[Begin Input data]
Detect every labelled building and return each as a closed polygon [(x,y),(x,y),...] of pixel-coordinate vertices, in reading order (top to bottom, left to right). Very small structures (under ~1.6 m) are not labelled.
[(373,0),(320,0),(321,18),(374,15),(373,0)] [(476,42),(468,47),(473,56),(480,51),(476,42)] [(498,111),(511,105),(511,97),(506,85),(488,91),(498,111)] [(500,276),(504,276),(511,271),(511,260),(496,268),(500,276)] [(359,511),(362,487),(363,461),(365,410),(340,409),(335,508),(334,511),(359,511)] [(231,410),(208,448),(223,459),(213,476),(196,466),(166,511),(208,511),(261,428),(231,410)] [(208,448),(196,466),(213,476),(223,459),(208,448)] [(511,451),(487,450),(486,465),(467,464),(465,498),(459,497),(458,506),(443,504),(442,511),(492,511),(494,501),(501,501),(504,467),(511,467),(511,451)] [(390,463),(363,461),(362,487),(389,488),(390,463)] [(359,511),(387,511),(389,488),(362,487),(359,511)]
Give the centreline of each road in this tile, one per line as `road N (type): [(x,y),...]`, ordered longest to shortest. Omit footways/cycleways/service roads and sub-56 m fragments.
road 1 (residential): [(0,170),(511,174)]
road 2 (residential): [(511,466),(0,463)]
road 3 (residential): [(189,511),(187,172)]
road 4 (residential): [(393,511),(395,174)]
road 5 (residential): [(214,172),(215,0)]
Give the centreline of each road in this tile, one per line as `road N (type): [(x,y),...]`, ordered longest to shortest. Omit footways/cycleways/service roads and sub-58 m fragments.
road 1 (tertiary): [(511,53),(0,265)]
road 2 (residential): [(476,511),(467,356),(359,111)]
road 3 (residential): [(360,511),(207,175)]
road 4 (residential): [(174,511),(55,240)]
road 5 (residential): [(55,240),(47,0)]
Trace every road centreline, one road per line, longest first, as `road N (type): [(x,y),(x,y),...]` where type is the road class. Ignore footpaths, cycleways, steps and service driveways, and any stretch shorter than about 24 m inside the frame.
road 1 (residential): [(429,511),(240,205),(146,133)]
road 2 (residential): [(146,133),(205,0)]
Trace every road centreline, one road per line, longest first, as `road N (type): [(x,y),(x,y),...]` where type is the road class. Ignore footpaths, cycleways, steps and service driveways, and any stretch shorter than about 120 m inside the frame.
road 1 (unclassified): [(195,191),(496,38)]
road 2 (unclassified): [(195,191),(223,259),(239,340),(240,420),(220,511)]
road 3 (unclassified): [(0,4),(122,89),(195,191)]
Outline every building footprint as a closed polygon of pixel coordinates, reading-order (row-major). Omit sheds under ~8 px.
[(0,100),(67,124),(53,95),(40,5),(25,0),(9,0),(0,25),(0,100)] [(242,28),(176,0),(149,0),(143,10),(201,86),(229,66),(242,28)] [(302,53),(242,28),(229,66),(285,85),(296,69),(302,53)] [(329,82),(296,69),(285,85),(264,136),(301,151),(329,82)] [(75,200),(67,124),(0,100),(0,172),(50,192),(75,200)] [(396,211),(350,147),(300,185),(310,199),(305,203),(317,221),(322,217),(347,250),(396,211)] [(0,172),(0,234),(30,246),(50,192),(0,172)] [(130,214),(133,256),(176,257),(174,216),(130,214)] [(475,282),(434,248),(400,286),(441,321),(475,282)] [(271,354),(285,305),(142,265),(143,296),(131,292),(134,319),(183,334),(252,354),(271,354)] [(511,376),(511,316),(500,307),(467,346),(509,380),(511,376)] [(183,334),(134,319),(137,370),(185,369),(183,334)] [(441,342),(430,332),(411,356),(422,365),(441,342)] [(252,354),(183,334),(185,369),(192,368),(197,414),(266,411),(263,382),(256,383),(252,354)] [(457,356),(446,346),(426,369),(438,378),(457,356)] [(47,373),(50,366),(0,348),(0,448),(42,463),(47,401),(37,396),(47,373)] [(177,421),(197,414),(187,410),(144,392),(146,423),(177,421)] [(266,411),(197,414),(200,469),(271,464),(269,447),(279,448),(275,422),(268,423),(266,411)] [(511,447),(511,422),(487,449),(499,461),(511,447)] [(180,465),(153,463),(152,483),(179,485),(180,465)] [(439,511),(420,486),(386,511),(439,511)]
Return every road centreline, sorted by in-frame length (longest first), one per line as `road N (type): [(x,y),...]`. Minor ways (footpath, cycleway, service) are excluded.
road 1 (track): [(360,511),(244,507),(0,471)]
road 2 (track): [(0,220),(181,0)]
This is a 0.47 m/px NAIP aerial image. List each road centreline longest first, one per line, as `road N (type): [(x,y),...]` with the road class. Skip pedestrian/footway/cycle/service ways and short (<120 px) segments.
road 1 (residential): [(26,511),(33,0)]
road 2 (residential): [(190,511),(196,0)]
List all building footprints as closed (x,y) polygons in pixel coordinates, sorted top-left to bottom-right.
[End Input data]
Reproduce verbatim the stretch of items from the line that contains "Outline every building" through the line that contains "road 2 (track): [(0,220),(181,0)]".

Outline every building footprint as a closed polygon of pixel coordinates, reading-order (row-major). Omit sheds under ~8 px.
[(0,100),(67,124),(53,95),(40,5),(25,0),(9,0),(0,25),(0,100)] [(242,28),(176,0),(149,0),(143,10),(201,86),(229,66),(242,28)] [(302,53),(242,28),(229,66),(285,85),(296,69),(302,53)] [(329,82),(296,69),(285,85),(264,136),(301,151),(329,82)] [(75,200),(67,124),(0,100),(0,172),(50,192),(75,200)] [(396,211),(350,147),(300,185),(310,199),(305,203),(317,221),(322,217),(347,250),(396,211)] [(0,172),(0,234),(30,246),(50,192),(0,172)] [(130,214),(133,256),(176,257),(174,216),(130,214)] [(475,282),(434,248),(400,286),(441,321),(475,282)] [(271,354),(285,305),(142,265),(143,296),(131,292),(134,319),(183,334),(252,354),(271,354)] [(511,376),(511,316),(500,307),(467,346),(509,380),(511,376)] [(183,334),(134,319),(137,370),(185,369),(183,334)] [(441,342),(430,332),(411,356),(422,365),(441,342)] [(252,354),(183,334),(185,369),(192,368),(197,414),(266,411),(263,382),(256,383),(252,354)] [(457,356),(446,346),(426,369),(438,378),(457,356)] [(47,373),(50,366),(0,348),(0,448),(42,463),(47,401),(37,396),(47,373)] [(177,421),(197,414),(187,410),(144,392),(146,423),(177,421)] [(266,411),(197,414),(200,469),(271,464),(269,447),(279,448),(275,422),(268,423),(266,411)] [(511,447),(511,422),(487,449),(499,461),(511,447)] [(180,465),(153,463),(152,483),(179,485),(180,465)] [(439,511),(420,486),(386,511),(439,511)]
Return every road centreline, sorted by in-frame length (longest first), one per line as `road N (type): [(x,y),...]`. Minor ways (footpath, cycleway, service) are excluded.
road 1 (track): [(360,511),(244,507),(0,471)]
road 2 (track): [(0,220),(181,0)]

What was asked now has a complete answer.